Copy every entry exactly as given, minus the images.

[Collected data entries]

# # # # #

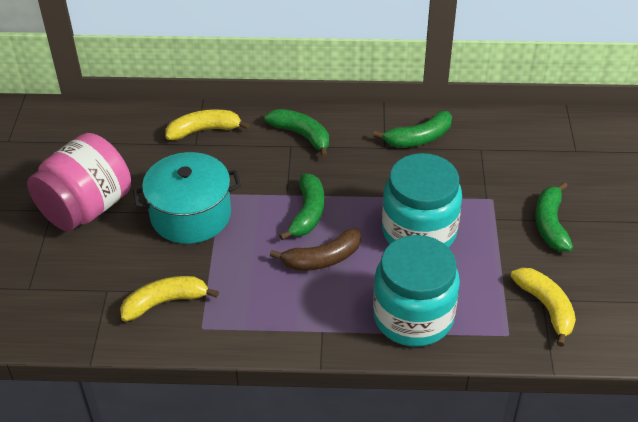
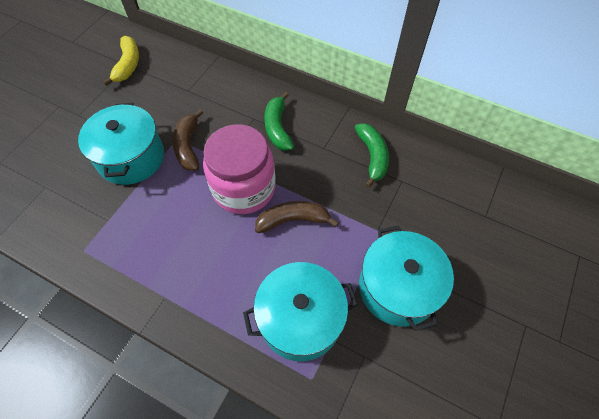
brown banana: 1 -> 2
green banana: 4 -> 2
turquoise jar: 2 -> 0
turquoise pot: 1 -> 3
yellow banana: 3 -> 1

# # # # #

Solution to the problem ▸
brown banana: 1 -> 2
green banana: 4 -> 2
turquoise jar: 2 -> 0
turquoise pot: 1 -> 3
yellow banana: 3 -> 1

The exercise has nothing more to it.